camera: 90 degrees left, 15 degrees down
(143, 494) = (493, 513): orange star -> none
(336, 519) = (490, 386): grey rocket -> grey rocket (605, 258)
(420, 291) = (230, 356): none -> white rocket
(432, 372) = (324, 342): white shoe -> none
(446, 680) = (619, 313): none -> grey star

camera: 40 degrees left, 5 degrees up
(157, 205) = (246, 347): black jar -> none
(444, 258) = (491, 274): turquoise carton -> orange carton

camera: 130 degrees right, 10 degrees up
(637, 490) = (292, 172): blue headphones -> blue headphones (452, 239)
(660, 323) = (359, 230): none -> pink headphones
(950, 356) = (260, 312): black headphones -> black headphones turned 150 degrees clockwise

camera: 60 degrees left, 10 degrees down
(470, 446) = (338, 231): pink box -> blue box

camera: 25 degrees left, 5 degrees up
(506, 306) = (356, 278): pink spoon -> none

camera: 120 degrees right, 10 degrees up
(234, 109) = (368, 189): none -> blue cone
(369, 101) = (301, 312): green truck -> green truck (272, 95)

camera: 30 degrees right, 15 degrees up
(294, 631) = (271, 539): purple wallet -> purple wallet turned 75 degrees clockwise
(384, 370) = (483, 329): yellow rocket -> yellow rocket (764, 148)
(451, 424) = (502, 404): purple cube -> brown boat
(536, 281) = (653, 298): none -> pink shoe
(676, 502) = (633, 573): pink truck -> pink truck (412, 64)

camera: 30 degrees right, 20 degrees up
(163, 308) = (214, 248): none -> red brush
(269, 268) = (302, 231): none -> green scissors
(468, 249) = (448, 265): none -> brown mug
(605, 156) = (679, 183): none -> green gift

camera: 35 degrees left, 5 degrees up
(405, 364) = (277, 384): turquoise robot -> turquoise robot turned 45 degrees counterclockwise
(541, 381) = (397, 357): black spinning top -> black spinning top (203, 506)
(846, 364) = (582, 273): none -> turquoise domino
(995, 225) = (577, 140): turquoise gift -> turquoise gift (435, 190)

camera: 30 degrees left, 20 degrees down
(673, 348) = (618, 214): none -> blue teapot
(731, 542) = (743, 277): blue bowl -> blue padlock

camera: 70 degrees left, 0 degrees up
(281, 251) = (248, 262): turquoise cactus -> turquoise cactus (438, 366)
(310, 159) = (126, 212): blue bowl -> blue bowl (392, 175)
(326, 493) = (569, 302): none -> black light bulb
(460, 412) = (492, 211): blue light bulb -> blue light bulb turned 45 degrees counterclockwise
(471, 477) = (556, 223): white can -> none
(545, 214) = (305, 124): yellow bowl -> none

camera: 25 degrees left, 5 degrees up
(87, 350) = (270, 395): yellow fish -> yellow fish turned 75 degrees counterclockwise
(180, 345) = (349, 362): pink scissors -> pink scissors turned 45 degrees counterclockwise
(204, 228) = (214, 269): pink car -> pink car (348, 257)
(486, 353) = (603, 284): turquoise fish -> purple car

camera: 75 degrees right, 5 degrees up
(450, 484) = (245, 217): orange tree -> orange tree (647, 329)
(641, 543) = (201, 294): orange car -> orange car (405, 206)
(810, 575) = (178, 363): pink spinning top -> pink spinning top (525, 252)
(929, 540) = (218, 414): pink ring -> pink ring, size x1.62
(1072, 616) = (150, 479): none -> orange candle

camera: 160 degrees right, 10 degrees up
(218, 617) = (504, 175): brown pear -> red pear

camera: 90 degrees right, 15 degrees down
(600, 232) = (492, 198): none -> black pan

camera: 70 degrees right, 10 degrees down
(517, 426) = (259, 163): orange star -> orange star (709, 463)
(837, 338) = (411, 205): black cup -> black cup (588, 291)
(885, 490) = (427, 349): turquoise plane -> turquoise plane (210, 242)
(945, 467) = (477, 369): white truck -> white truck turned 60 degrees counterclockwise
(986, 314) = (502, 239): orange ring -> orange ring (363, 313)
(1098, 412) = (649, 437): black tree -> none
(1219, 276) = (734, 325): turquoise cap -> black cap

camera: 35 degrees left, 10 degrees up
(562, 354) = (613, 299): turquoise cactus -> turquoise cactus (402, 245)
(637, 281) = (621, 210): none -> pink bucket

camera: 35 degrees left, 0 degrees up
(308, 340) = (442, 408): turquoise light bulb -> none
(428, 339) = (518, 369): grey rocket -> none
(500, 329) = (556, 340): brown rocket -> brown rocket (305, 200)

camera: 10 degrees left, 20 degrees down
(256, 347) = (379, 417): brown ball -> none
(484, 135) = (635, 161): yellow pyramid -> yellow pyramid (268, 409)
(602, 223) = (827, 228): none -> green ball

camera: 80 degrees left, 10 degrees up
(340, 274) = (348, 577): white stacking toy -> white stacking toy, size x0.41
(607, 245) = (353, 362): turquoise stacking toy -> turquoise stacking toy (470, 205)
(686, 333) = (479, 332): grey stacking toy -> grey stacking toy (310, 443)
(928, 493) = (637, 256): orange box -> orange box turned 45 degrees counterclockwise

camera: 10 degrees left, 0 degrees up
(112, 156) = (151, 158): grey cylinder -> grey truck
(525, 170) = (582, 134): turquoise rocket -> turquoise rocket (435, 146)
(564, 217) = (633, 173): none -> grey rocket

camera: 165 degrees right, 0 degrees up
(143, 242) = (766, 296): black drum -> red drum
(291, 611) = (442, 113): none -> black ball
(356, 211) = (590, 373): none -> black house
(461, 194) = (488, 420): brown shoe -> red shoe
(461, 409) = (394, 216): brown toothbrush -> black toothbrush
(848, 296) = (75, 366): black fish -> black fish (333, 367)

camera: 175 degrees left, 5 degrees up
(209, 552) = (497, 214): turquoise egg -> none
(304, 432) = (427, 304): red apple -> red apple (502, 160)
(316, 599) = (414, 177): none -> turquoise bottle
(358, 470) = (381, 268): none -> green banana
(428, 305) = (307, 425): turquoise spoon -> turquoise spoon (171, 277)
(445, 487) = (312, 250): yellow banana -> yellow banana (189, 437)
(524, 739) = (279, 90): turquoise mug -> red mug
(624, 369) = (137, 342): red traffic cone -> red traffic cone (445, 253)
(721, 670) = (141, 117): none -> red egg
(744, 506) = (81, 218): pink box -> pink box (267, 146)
***
What you should do
Begin at the line that has "(500, 329) = (556, 340): brown" in the entries above; stop after the line that has "(686, 333) = (479, 332): grey". Transcribe exactly those lines and no others.

Reply
(500, 329) = (556, 340): brown rocket -> brown rocket (305, 200)

camera: 10 degrees left, 20 degrees down
(256, 347) = (379, 417): brown ball -> none
(484, 135) = (635, 161): yellow pyramid -> yellow pyramid (268, 409)
(602, 223) = (827, 228): none -> green ball

camera: 80 degrees left, 10 degrees up
(340, 274) = (348, 577): white stacking toy -> white stacking toy, size x0.41
(607, 245) = (353, 362): turquoise stacking toy -> turquoise stacking toy (470, 205)
(686, 333) = (479, 332): grey stacking toy -> grey stacking toy (310, 443)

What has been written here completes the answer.